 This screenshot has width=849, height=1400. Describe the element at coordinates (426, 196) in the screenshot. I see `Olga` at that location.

◆ ◆ ◆ ◆ ◆ ◆ ◆

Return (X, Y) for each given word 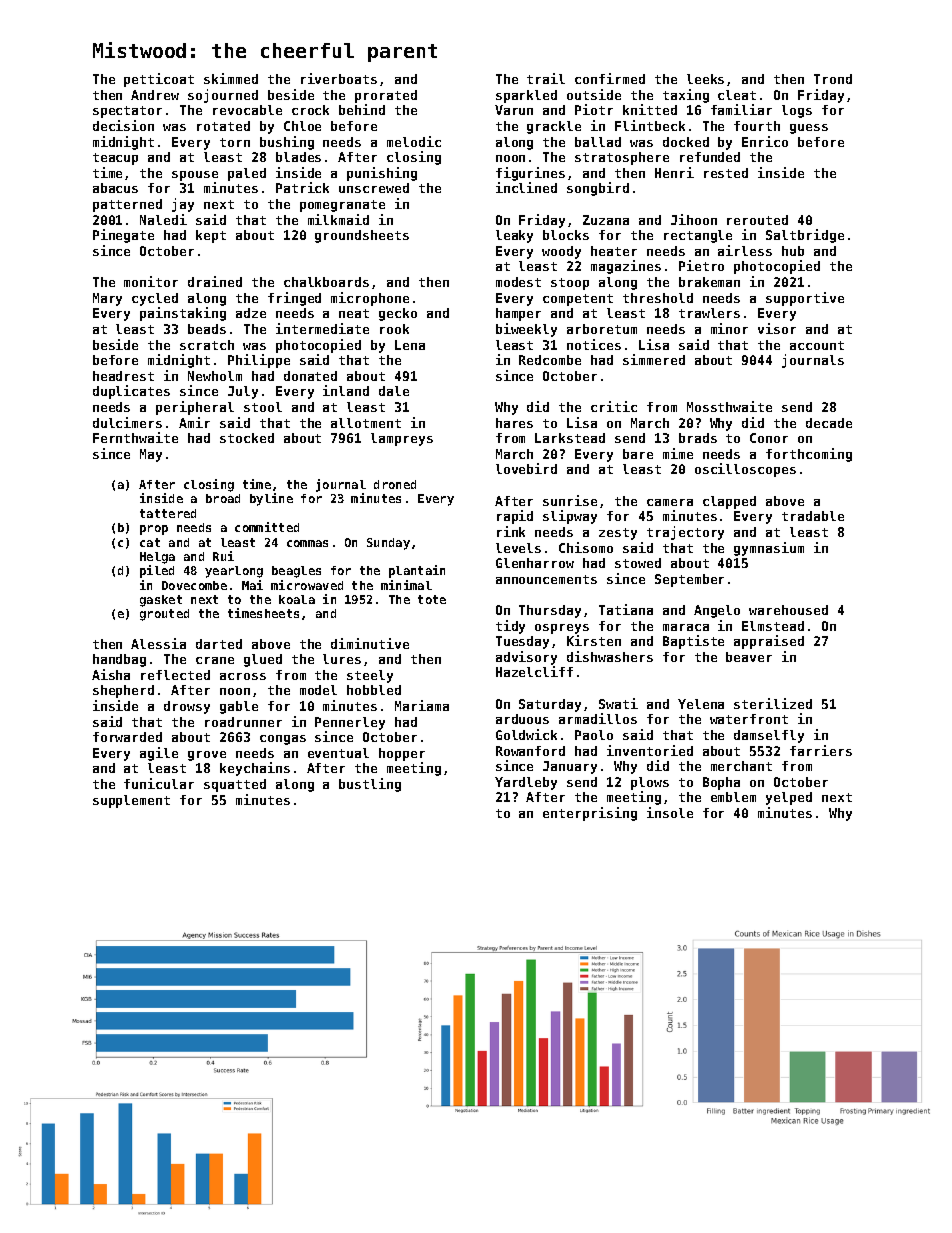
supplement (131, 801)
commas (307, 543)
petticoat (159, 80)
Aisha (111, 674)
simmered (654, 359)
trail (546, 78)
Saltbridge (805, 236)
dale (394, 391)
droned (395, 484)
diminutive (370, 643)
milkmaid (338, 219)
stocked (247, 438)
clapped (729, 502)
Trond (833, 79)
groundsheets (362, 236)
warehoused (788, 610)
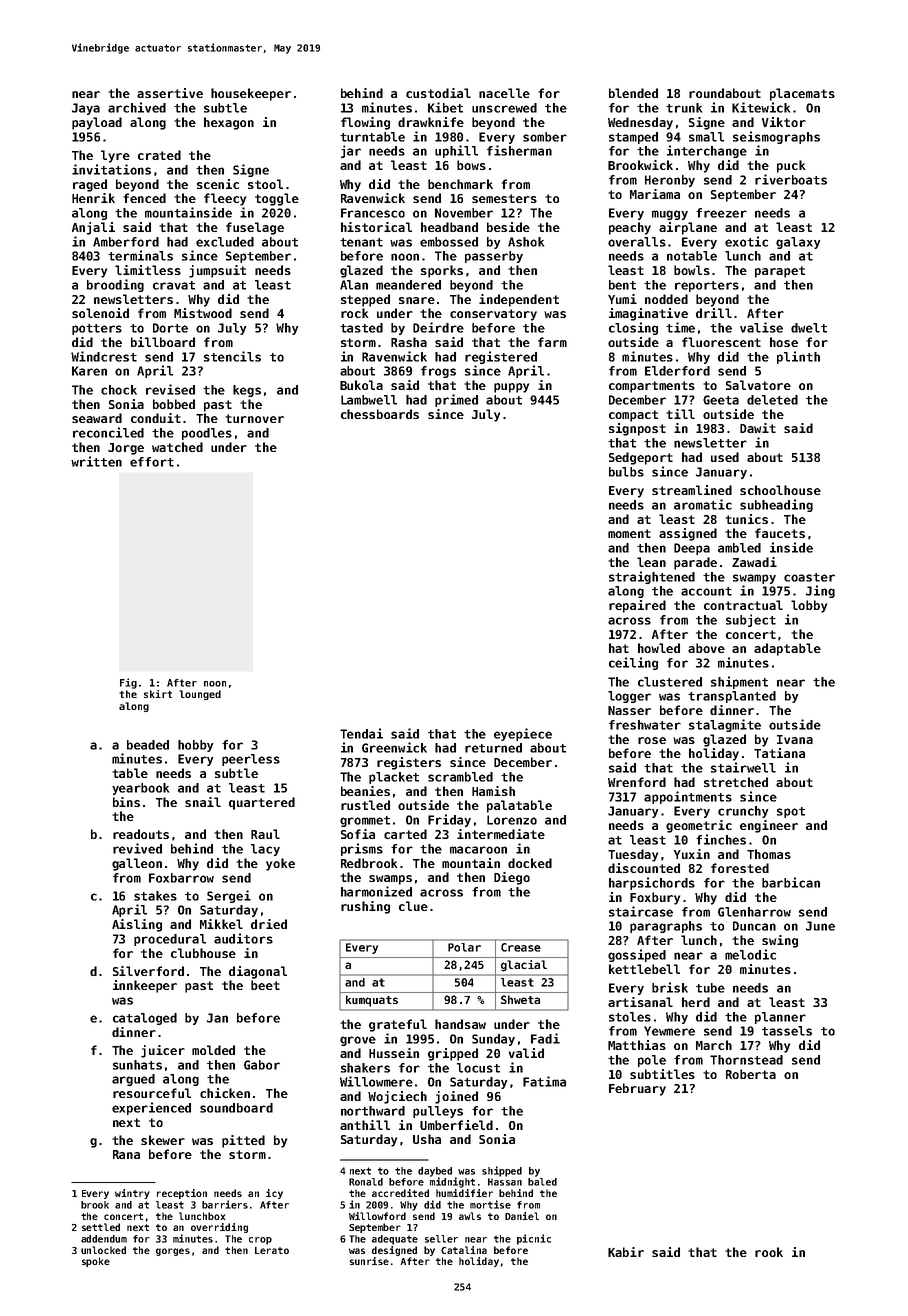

◆ ◆ ◆ ◆ ◆ ◆ ◆

### CO ZROBIĆ
Przedstaw jako listę numerowaną wiersze wpisów powyżej od wiersza zawierającego „diminutive (370, 643)” do wiersza zawierającego „warehoused (788, 610)”, włącznie z oboma, pomijając puste wiersze.

### ODPOWIEDŹ NA ZADANIE
1. diminutive (370, 643)
2. milkmaid (338, 219)
3. stocked (247, 438)
4. clapped (729, 502)
5. Trond (833, 79)
6. groundsheets (362, 236)
7. warehoused (788, 610)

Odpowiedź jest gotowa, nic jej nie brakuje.